▶ _TASK ITEM_: Please repeat every entry, keeping each one exactly the same.

▶ _INFORMATION PROVIDED_:

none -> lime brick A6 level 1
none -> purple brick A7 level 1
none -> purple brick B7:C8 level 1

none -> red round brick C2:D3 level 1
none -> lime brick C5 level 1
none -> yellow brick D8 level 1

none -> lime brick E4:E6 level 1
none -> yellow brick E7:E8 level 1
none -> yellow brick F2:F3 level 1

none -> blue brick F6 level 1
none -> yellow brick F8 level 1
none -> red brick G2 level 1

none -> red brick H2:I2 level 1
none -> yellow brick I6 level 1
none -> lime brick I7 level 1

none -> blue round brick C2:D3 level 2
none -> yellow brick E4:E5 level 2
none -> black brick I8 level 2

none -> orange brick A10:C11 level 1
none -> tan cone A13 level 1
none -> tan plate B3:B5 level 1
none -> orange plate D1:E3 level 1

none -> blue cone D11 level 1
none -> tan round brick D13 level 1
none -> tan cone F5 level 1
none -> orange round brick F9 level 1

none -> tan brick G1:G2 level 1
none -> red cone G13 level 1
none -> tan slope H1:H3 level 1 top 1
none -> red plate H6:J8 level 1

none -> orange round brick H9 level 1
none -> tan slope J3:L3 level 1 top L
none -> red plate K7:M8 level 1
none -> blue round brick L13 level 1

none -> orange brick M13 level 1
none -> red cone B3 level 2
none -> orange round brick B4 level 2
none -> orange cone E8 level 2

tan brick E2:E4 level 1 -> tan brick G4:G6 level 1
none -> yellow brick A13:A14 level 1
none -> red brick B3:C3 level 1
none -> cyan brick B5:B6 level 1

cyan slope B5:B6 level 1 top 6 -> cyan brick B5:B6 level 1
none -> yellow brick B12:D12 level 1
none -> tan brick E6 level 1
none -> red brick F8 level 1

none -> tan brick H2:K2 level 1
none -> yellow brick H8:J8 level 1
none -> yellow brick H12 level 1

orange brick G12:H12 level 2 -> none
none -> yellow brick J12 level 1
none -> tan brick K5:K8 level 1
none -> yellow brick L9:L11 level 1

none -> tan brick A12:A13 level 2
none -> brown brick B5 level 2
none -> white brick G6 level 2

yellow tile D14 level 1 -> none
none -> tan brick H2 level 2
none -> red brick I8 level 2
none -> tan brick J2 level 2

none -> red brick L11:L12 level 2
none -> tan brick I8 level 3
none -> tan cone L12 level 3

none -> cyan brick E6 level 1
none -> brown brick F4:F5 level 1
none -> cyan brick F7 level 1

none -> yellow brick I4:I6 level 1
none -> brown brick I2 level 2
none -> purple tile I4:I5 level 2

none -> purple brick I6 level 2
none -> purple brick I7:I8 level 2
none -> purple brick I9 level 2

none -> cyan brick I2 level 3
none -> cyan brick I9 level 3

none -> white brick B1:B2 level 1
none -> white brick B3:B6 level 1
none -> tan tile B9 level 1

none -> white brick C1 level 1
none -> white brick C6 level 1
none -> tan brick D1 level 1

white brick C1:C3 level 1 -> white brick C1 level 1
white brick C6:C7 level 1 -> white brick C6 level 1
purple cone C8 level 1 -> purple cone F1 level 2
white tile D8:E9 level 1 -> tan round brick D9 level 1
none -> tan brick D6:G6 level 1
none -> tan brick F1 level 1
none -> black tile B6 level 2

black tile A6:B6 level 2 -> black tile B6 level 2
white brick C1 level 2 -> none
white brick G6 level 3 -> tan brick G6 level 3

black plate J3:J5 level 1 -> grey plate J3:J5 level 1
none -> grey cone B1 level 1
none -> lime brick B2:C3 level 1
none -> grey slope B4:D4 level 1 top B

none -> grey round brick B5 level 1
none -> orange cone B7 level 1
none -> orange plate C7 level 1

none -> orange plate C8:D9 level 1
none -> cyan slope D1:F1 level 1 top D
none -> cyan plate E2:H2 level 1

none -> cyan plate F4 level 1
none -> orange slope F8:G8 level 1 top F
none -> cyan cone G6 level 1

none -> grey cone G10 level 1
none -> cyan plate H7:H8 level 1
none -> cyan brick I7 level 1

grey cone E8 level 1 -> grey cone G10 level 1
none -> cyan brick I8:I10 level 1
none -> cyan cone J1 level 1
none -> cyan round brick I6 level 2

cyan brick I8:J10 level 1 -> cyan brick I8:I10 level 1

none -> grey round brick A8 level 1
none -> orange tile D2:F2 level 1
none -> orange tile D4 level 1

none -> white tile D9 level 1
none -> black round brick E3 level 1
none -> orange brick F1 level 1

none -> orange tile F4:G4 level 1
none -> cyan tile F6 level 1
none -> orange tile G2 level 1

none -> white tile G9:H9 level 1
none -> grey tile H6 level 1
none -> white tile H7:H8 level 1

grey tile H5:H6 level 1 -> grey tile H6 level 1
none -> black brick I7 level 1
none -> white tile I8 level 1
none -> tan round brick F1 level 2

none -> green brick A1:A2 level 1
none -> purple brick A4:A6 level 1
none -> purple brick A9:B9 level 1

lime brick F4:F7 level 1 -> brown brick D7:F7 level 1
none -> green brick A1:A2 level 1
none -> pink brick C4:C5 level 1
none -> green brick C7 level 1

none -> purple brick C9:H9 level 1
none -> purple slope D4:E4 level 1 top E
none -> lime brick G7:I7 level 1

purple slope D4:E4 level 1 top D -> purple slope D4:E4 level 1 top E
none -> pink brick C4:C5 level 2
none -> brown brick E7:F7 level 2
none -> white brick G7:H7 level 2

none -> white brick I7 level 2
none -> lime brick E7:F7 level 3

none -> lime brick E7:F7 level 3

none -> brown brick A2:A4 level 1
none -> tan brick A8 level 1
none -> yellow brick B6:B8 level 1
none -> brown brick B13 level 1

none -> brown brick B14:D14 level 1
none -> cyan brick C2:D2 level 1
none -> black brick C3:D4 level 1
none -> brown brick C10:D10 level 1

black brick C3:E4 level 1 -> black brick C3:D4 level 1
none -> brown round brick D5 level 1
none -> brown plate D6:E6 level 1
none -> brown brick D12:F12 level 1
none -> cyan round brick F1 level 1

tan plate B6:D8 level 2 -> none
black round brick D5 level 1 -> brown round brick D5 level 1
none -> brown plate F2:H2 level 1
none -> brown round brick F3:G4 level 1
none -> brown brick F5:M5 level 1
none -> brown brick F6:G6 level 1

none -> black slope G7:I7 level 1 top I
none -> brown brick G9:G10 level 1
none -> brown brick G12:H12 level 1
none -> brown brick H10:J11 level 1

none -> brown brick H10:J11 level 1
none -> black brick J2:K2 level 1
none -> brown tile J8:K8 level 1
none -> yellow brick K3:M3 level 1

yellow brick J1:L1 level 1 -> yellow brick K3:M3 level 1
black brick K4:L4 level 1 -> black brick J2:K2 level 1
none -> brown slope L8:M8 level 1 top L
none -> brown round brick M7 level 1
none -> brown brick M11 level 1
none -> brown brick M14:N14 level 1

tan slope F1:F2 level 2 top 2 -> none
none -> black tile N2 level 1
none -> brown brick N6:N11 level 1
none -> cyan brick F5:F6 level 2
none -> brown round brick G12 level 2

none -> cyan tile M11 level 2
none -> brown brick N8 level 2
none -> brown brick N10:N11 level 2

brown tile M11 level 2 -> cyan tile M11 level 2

▶ _EXPECTED ANSWER_:
none -> lime brick A6 level 1
none -> purple brick A7 level 1
none -> purple brick B7:C8 level 1

none -> red round brick C2:D3 level 1
none -> lime brick C5 level 1
none -> yellow brick D8 level 1

none -> lime brick E4:E6 level 1
none -> yellow brick E7:E8 level 1
none -> yellow brick F2:F3 level 1

none -> blue brick F6 level 1
none -> yellow brick F8 level 1
none -> red brick G2 level 1

none -> red brick H2:I2 level 1
none -> yellow brick I6 level 1
none -> lime brick I7 level 1

none -> blue round brick C2:D3 level 2
none -> yellow brick E4:E5 level 2
none -> black brick I8 level 2

none -> orange brick A10:C11 level 1
none -> tan cone A13 level 1
none -> tan plate B3:B5 level 1
none -> orange plate D1:E3 level 1

none -> blue cone D11 level 1
none -> tan round brick D13 level 1
none -> tan cone F5 level 1
none -> orange round brick F9 level 1

none -> tan brick G1:G2 level 1
none -> red cone G13 level 1
none -> tan slope H1:H3 level 1 top 1
none -> red plate H6:J8 level 1

none -> orange round brick H9 level 1
none -> tan slope J3:L3 level 1 top L
none -> red plate K7:M8 level 1
none -> blue round brick L13 level 1

none -> orange brick M13 level 1
none -> red cone B3 level 2
none -> orange round brick B4 level 2
none -> orange cone E8 level 2

tan brick E2:E4 level 1 -> tan brick G4:G6 level 1
none -> yellow brick A13:A14 level 1
none -> red brick B3:C3 level 1
none -> cyan brick B5:B6 level 1

cyan slope B5:B6 level 1 top 6 -> cyan brick B5:B6 level 1
none -> yellow brick B12:D12 level 1
none -> tan brick E6 level 1
none -> red brick F8 level 1

none -> tan brick H2:K2 level 1
none -> yellow brick H8:J8 level 1
none -> yellow brick H12 level 1

orange brick G12:H12 level 2 -> none
none -> yellow brick J12 level 1
none -> tan brick K5:K8 level 1
none -> yellow brick L9:L11 level 1

none -> tan brick A12:A13 level 2
none -> brown brick B5 level 2
none -> white brick G6 level 2

yellow tile D14 level 1 -> none
none -> tan brick H2 level 2
none -> red brick I8 level 2
none -> tan brick J2 level 2

none -> red brick L11:L12 level 2
none -> tan brick I8 level 3
none -> tan cone L12 level 3

none -> cyan brick E6 level 1
none -> brown brick F4:F5 level 1
none -> cyan brick F7 level 1

none -> yellow brick I4:I6 level 1
none -> brown brick I2 level 2
none -> purple tile I4:I5 level 2

none -> purple brick I6 level 2
none -> purple brick I7:I8 level 2
none -> purple brick I9 level 2

none -> cyan brick I2 level 3
none -> cyan brick I9 level 3

none -> white brick B1:B2 level 1
none -> white brick B3:B6 level 1
none -> tan tile B9 level 1

none -> white brick C1 level 1
none -> white brick C6 level 1
none -> tan brick D1 level 1

white brick C1:C3 level 1 -> white brick C1 level 1
white brick C6:C7 level 1 -> white brick C6 level 1
purple cone C8 level 1 -> purple cone F1 level 2
white tile D8:E9 level 1 -> tan round brick D9 level 1
none -> tan brick D6:G6 level 1
none -> tan brick F1 level 1
none -> black tile B6 level 2

black tile A6:B6 level 2 -> black tile B6 level 2
white brick C1 level 2 -> none
white brick G6 level 3 -> tan brick G6 level 3

black plate J3:J5 level 1 -> grey plate J3:J5 level 1
none -> grey cone B1 level 1
none -> lime brick B2:C3 level 1
none -> grey slope B4:D4 level 1 top B

none -> grey round brick B5 level 1
none -> orange cone B7 level 1
none -> orange plate C7 level 1

none -> orange plate C8:D9 level 1
none -> cyan slope D1:F1 level 1 top D
none -> cyan plate E2:H2 level 1

none -> cyan plate F4 level 1
none -> orange slope F8:G8 level 1 top F
none -> cyan cone G6 level 1

none -> grey cone G10 level 1
none -> cyan plate H7:H8 level 1
none -> cyan brick I7 level 1

grey cone E8 level 1 -> grey cone G10 level 1
none -> cyan brick I8:I10 level 1
none -> cyan cone J1 level 1
none -> cyan round brick I6 level 2

cyan brick I8:J10 level 1 -> cyan brick I8:I10 level 1

none -> grey round brick A8 level 1
none -> orange tile D2:F2 level 1
none -> orange tile D4 level 1

none -> white tile D9 level 1
none -> black round brick E3 level 1
none -> orange brick F1 level 1

none -> orange tile F4:G4 level 1
none -> cyan tile F6 level 1
none -> orange tile G2 level 1

none -> white tile G9:H9 level 1
none -> grey tile H6 level 1
none -> white tile H7:H8 level 1

grey tile H5:H6 level 1 -> grey tile H6 level 1
none -> black brick I7 level 1
none -> white tile I8 level 1
none -> tan round brick F1 level 2

none -> green brick A1:A2 level 1
none -> purple brick A4:A6 level 1
none -> purple brick A9:B9 level 1

lime brick F4:F7 level 1 -> brown brick D7:F7 level 1
none -> green brick A1:A2 level 1
none -> pink brick C4:C5 level 1
none -> green brick C7 level 1

none -> purple brick C9:H9 level 1
none -> purple slope D4:E4 level 1 top E
none -> lime brick G7:I7 level 1

purple slope D4:E4 level 1 top D -> purple slope D4:E4 level 1 top E
none -> pink brick C4:C5 level 2
none -> brown brick E7:F7 level 2
none -> white brick G7:H7 level 2

none -> white brick I7 level 2
none -> lime brick E7:F7 level 3

none -> lime brick E7:F7 level 3

none -> brown brick A2:A4 level 1
none -> tan brick A8 level 1
none -> yellow brick B6:B8 level 1
none -> brown brick B13 level 1

none -> brown brick B14:D14 level 1
none -> cyan brick C2:D2 level 1
none -> black brick C3:D4 level 1
none -> brown brick C10:D10 level 1

black brick C3:E4 level 1 -> black brick C3:D4 level 1
none -> brown round brick D5 level 1
none -> brown plate D6:E6 level 1
none -> brown brick D12:F12 level 1
none -> cyan round brick F1 level 1

tan plate B6:D8 level 2 -> none
black round brick D5 level 1 -> brown round brick D5 level 1
none -> brown plate F2:H2 level 1
none -> brown round brick F3:G4 level 1
none -> brown brick F5:M5 level 1
none -> brown brick F6:G6 level 1

none -> black slope G7:I7 level 1 top I
none -> brown brick G9:G10 level 1
none -> brown brick G12:H12 level 1
none -> brown brick H10:J11 level 1

none -> brown brick H10:J11 level 1
none -> black brick J2:K2 level 1
none -> brown tile J8:K8 level 1
none -> yellow brick K3:M3 level 1

yellow brick J1:L1 level 1 -> yellow brick K3:M3 level 1
black brick K4:L4 level 1 -> black brick J2:K2 level 1
none -> brown slope L8:M8 level 1 top L
none -> brown round brick M7 level 1
none -> brown brick M11 level 1
none -> brown brick M14:N14 level 1

tan slope F1:F2 level 2 top 2 -> none
none -> black tile N2 level 1
none -> brown brick N6:N11 level 1
none -> cyan brick F5:F6 level 2
none -> brown round brick G12 level 2

none -> cyan tile M11 level 2
none -> brown brick N8 level 2
none -> brown brick N10:N11 level 2

brown tile M11 level 2 -> cyan tile M11 level 2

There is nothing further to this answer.